EXERCISE DETAILS.
Look for "turquoise" in the records and copy every line that has it.

DATA SUPPLIED.
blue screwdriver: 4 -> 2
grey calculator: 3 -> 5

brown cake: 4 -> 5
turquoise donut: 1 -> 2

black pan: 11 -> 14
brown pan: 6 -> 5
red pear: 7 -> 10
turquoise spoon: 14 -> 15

PROBLEM SOLUTION.
turquoise donut: 1 -> 2
turquoise spoon: 14 -> 15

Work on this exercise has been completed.